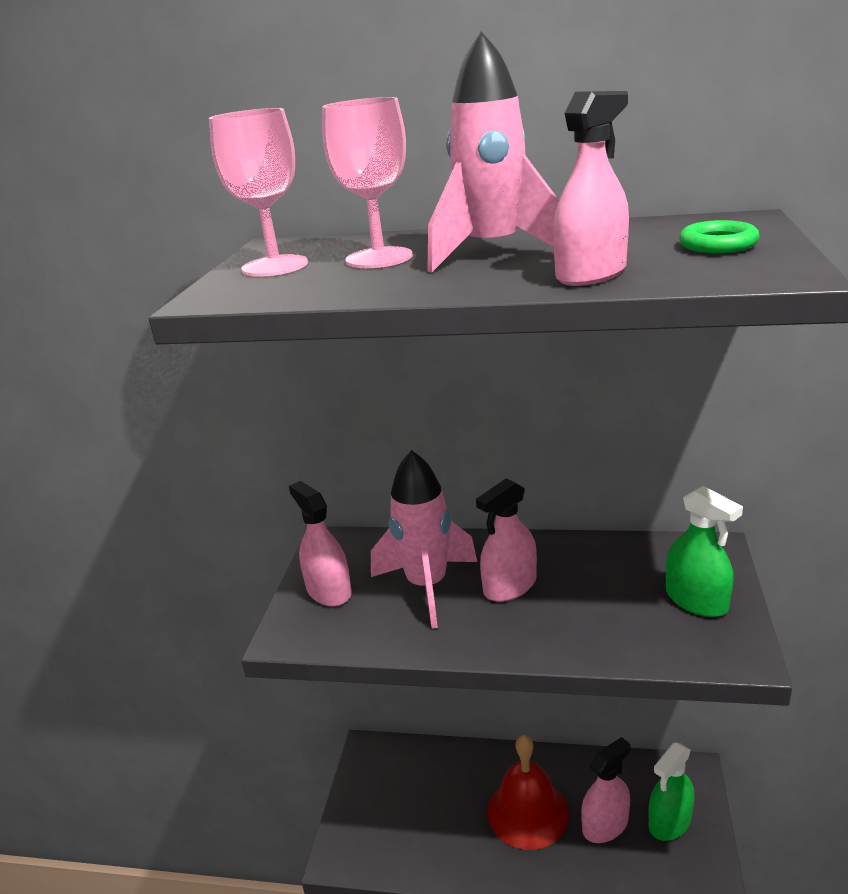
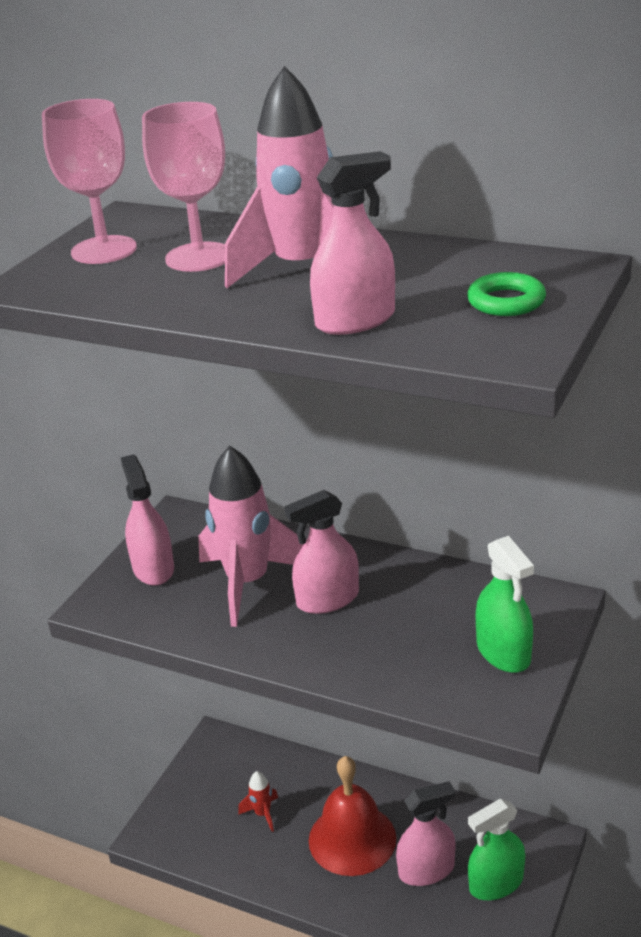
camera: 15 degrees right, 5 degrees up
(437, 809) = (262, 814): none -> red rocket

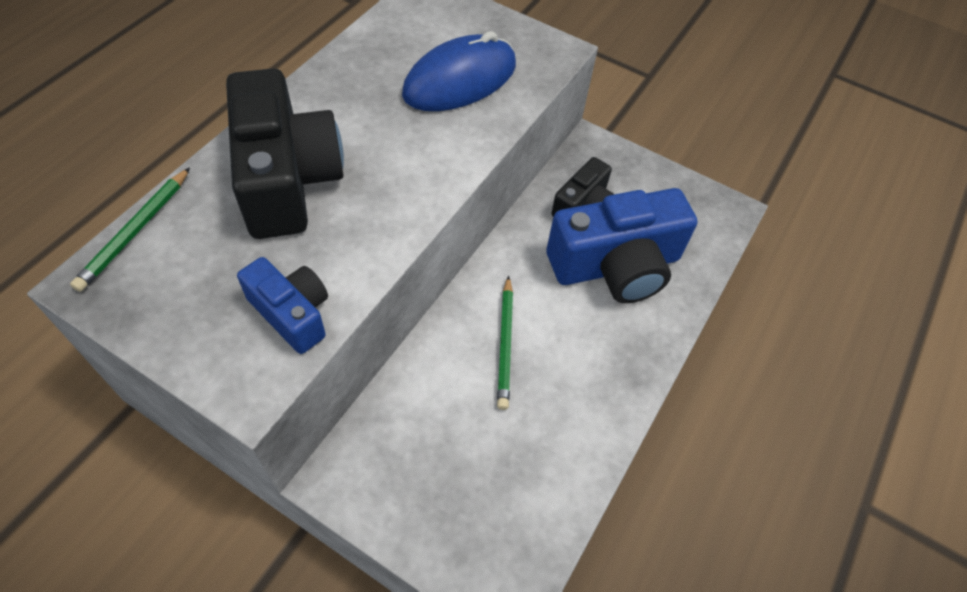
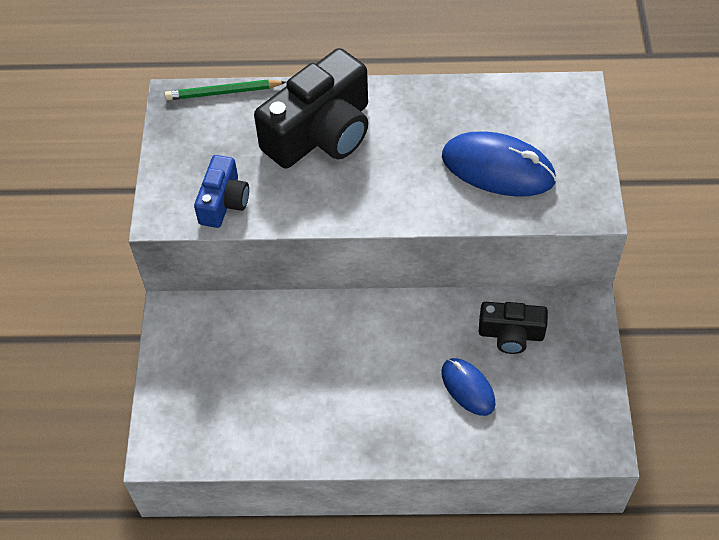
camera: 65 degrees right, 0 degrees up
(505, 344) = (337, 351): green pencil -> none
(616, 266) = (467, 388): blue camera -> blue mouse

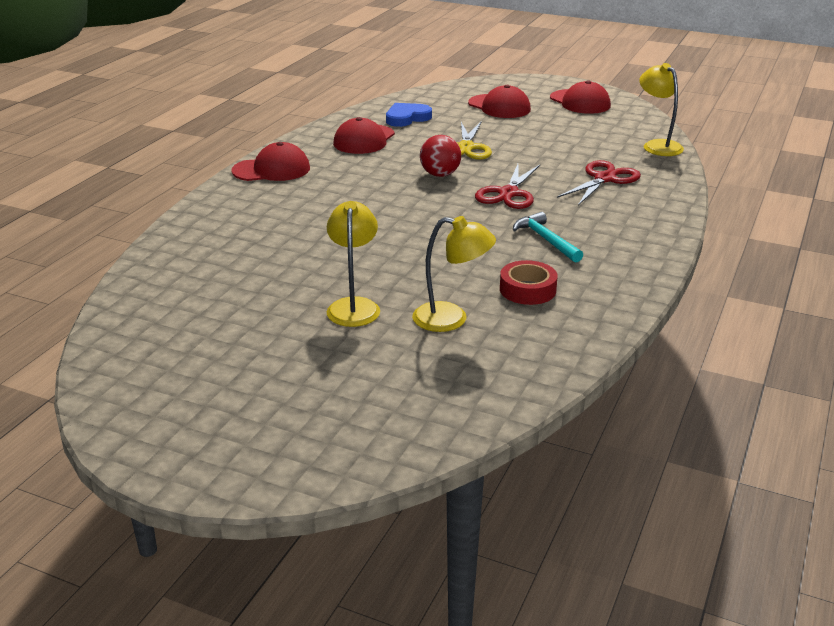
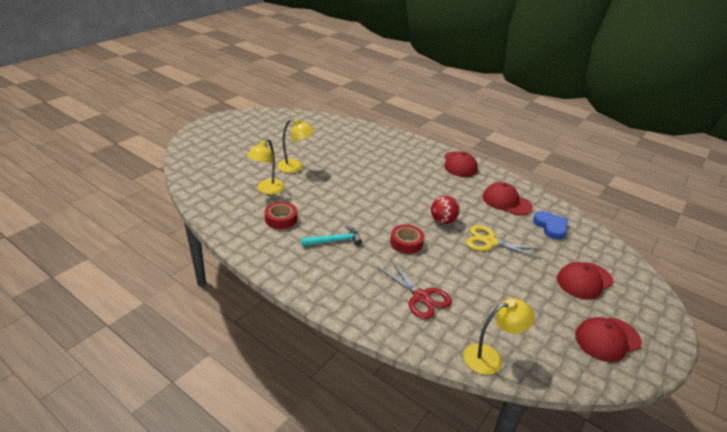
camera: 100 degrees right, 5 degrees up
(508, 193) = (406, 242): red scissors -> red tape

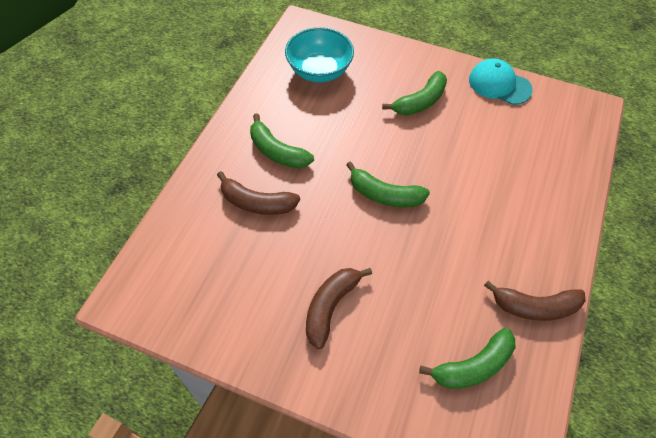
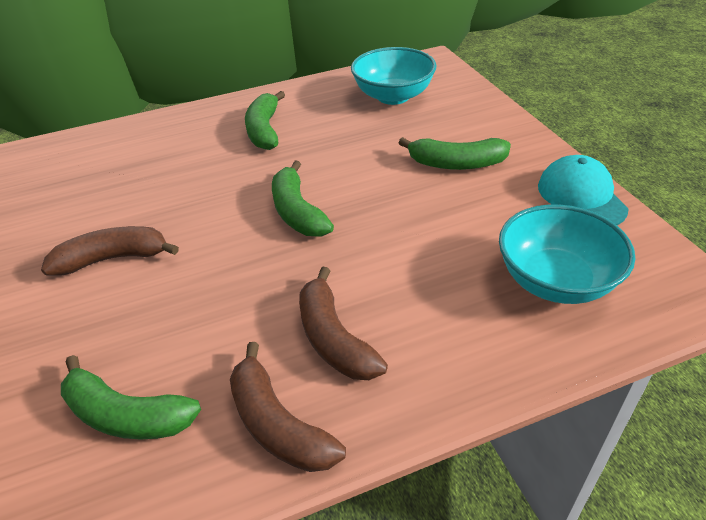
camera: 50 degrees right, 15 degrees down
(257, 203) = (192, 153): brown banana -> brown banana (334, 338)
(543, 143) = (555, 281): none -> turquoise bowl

- Work to complete: The result should be the same data as above, line for line, with the pictures gone.

- Answer space:
camera: 15 degrees right, 5 degrees up
(437, 809) = (262, 814): none -> red rocket

camera: 65 degrees right, 0 degrees up
(505, 344) = (337, 351): green pencil -> none
(616, 266) = (467, 388): blue camera -> blue mouse

camera: 100 degrees right, 5 degrees up
(508, 193) = (406, 242): red scissors -> red tape

camera: 50 degrees right, 15 degrees down
(257, 203) = (192, 153): brown banana -> brown banana (334, 338)
(543, 143) = (555, 281): none -> turquoise bowl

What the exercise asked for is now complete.